*** SUPPLIED INFORMATION ***
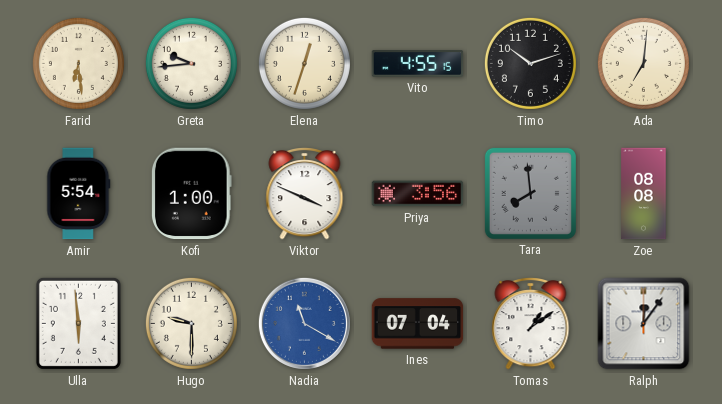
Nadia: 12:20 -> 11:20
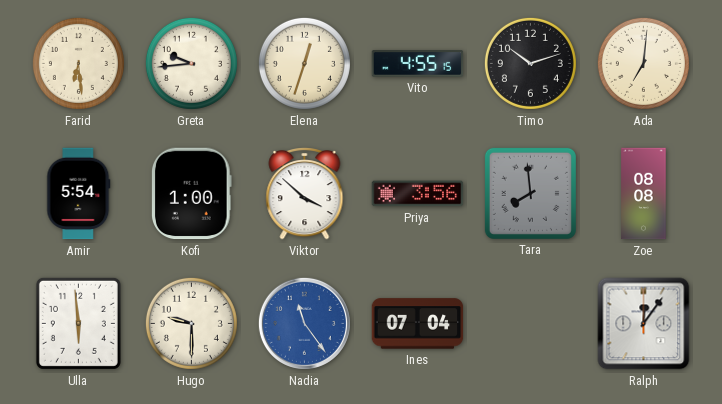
Viktor: 3:49 -> 3:52
Nadia: 11:20 -> 11:24
Tomas: 1:09 -> none
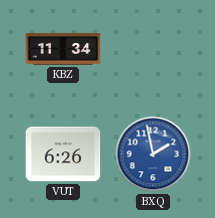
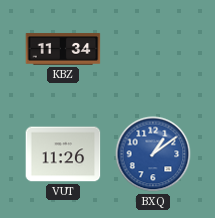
VUT: 6:26 -> 11:26
BXQ: 1:58 -> 1:09
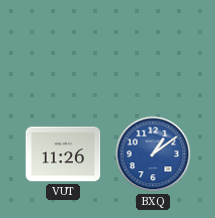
KBZ: 11:34 -> none
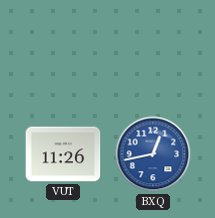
BXQ: 1:09 -> 12:43
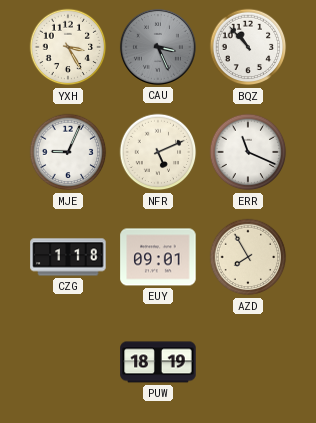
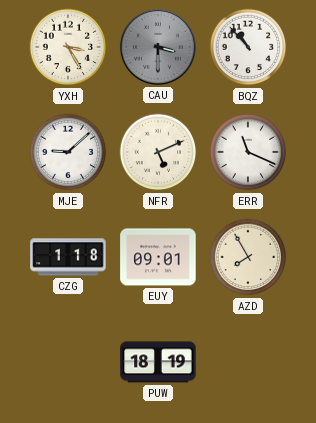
CAU: 3:26 -> 3:30
MJE: 9:04 -> 9:08
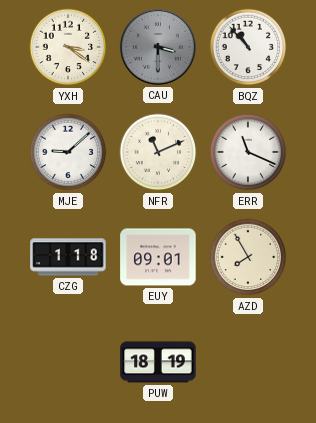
YXH: 3:25 -> 3:21
NFR: 5:11 -> 11:11
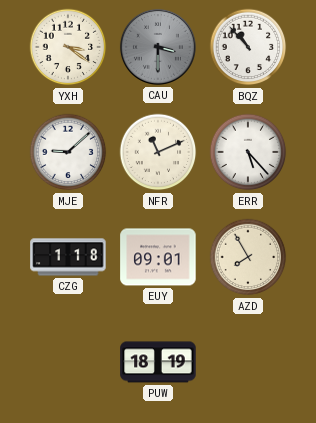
ERR: 11:19 -> 5:23
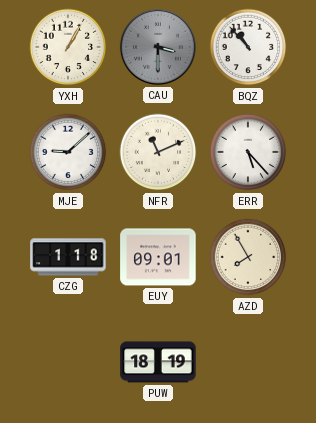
YXH: 3:21 -> 1:05
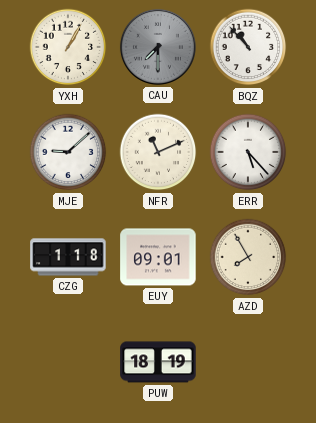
CAU: 3:30 -> 7:30
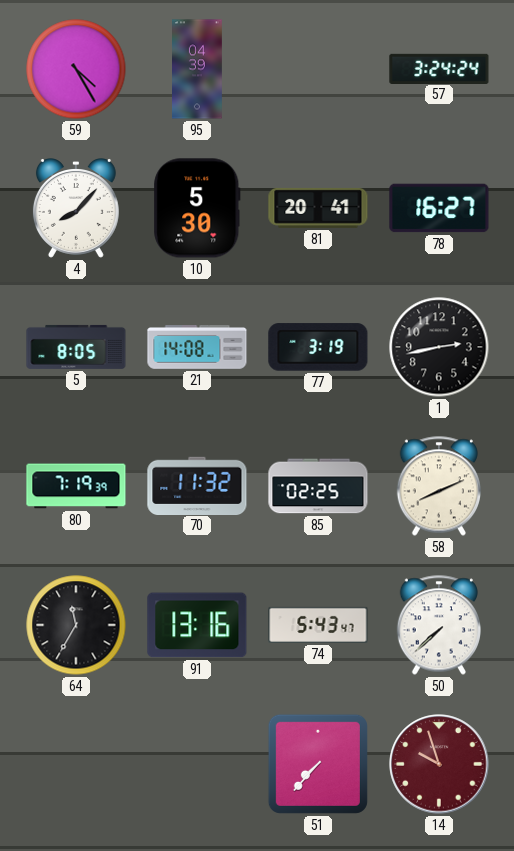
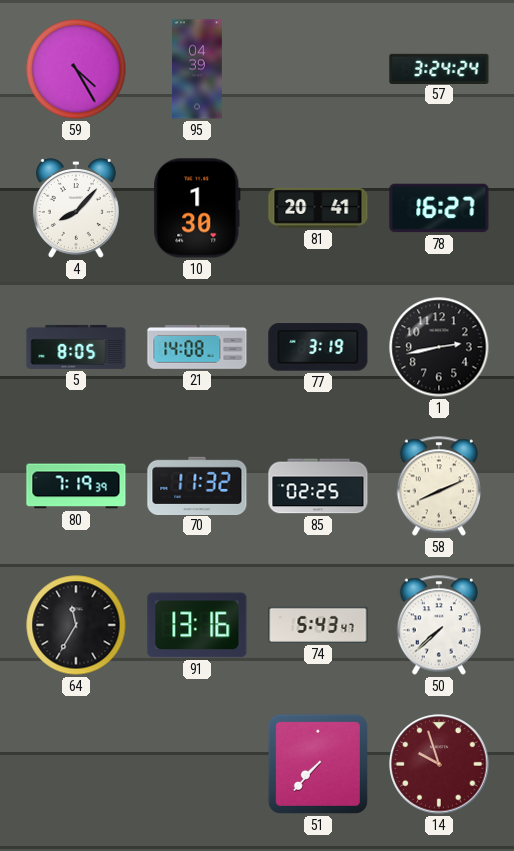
10: 5:30 -> 1:30
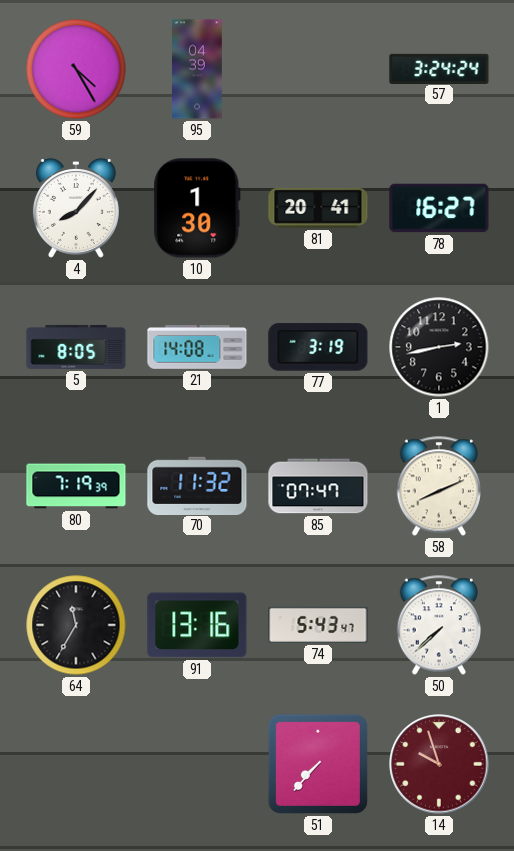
85: 02:25 -> 07:47
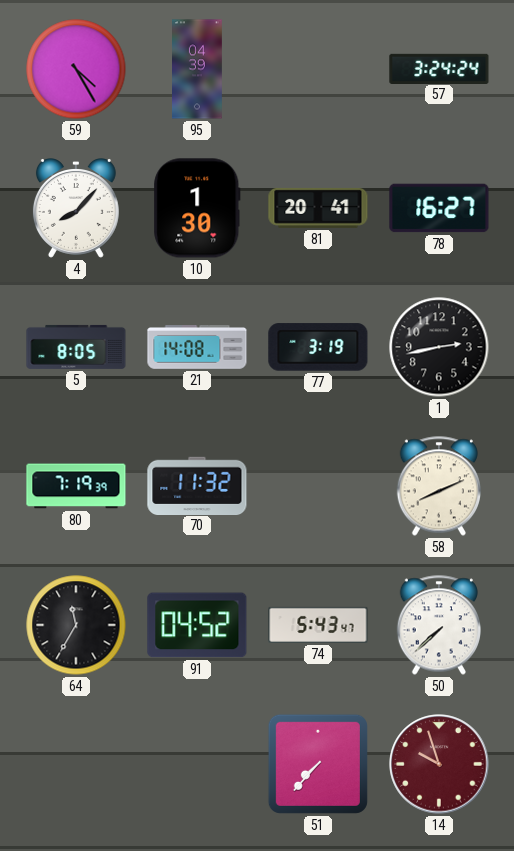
85: 07:47 -> none
91: 13:16 -> 04:52
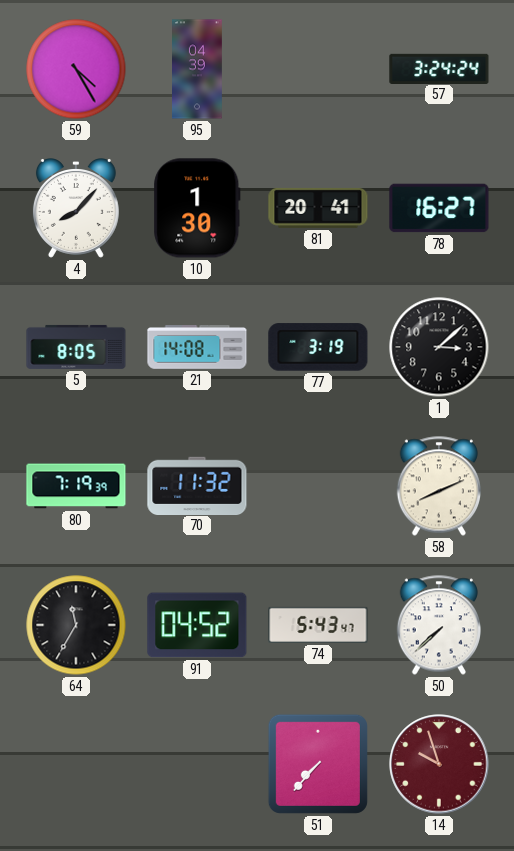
1: 2:43 -> 3:08
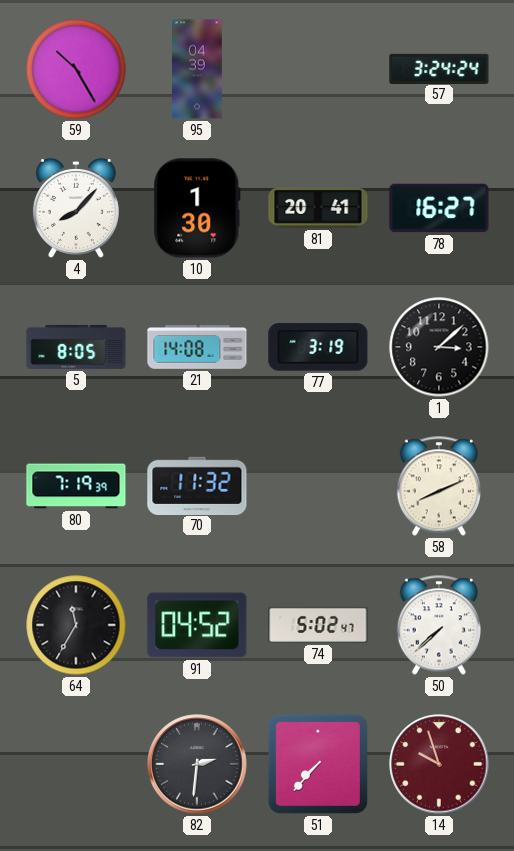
59: 4:25 -> 10:25
74: 5:43 -> 5:02
82: none -> 2:31
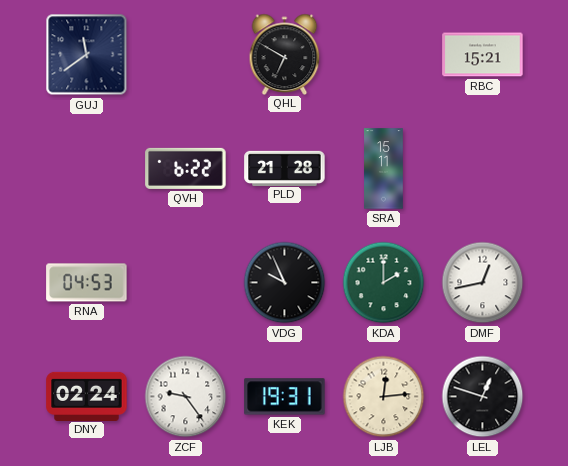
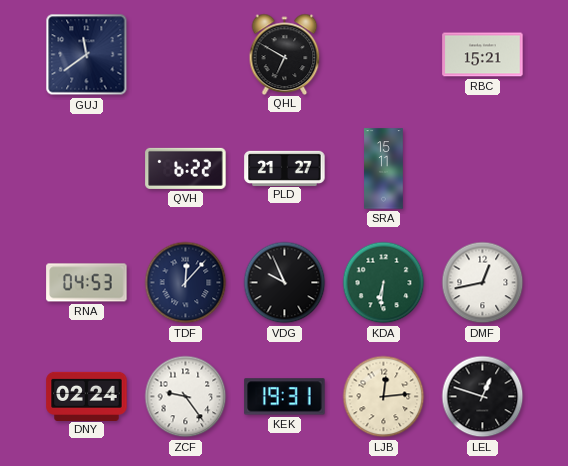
PLD: 21:28 -> 21:27
TDF: none -> 12:07
KDA: 2:00 -> 6:31
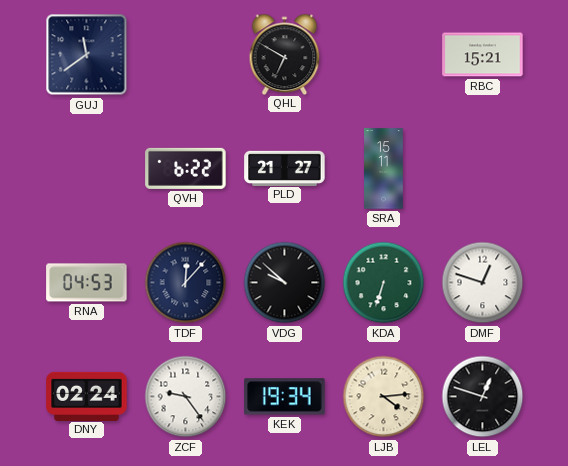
VDG: 9:56 -> 9:52
KDA: 6:31 -> 6:33
DMF: 12:43 -> 12:48
KEK: 19:31 -> 19:34
LJB: 12:14 -> 4:14
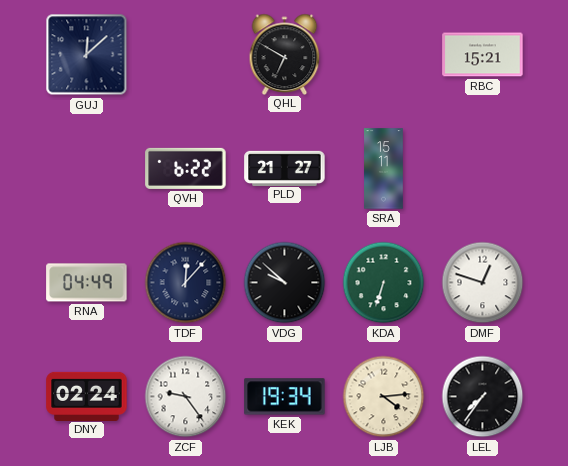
GUJ: 11:39 -> 12:08
RNA: 04:53 -> 04:49
LEL: 12:48 -> 7:36
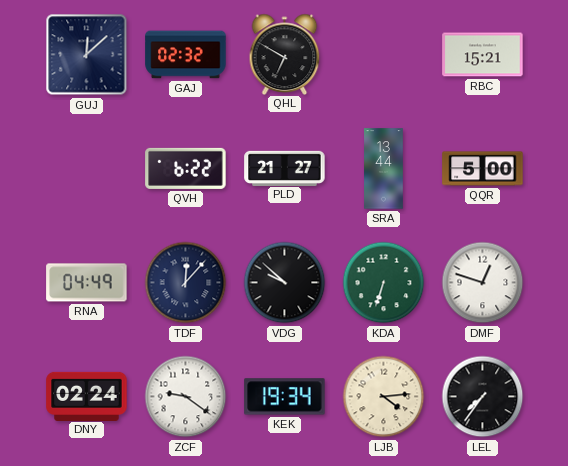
GAJ: none -> 02:32
SRA: 15:11 -> 13:44
QQR: none -> 5:00
ZCF: 9:24 -> 9:21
***
Render every line of the listing above as a JSON list of strings, one string per line, omitting blank lines and leaving out the picture markers.

[
  "Nadia: 12:20 -> 11:20",
  "Viktor: 3:49 -> 3:52",
  "Nadia: 11:20 -> 11:24",
  "Tomas: 1:09 -> none",
  "VUT: 6:26 -> 11:26",
  "BXQ: 1:58 -> 1:09",
  "KBZ: 11:34 -> none",
  "BXQ: 1:09 -> 12:43",
  "CAU: 3:26 -> 3:30",
  "MJE: 9:04 -> 9:08",
  "YXH: 3:25 -> 3:21",
  "NFR: 5:11 -> 11:11",
  "ERR: 11:19 -> 5:23",
  "YXH: 3:21 -> 1:05",
  "CAU: 3:30 -> 7:30",
  "10: 5:30 -> 1:30",
  "85: 02:25 -> 07:47",
  "85: 07:47 -> none",
  "91: 13:16 -> 04:52",
  "1: 2:43 -> 3:08",
  "59: 4:25 -> 10:25",
  "74: 5:43 -> 5:02",
  "82: none -> 2:31",
  "PLD: 21:28 -> 21:27",
  "TDF: none -> 12:07",
  "KDA: 2:00 -> 6:31",
  "VDG: 9:56 -> 9:52",
  "KDA: 6:31 -> 6:33",
  "DMF: 12:43 -> 12:48",
  "KEK: 19:31 -> 19:34",
  "LJB: 12:14 -> 4:14",
  "GUJ: 11:39 -> 12:08",
  "RNA: 04:53 -> 04:49",
  "LEL: 12:48 -> 7:36",
  "GAJ: none -> 02:32",
  "SRA: 15:11 -> 13:44",
  "QQR: none -> 5:00",
  "ZCF: 9:24 -> 9:21"
]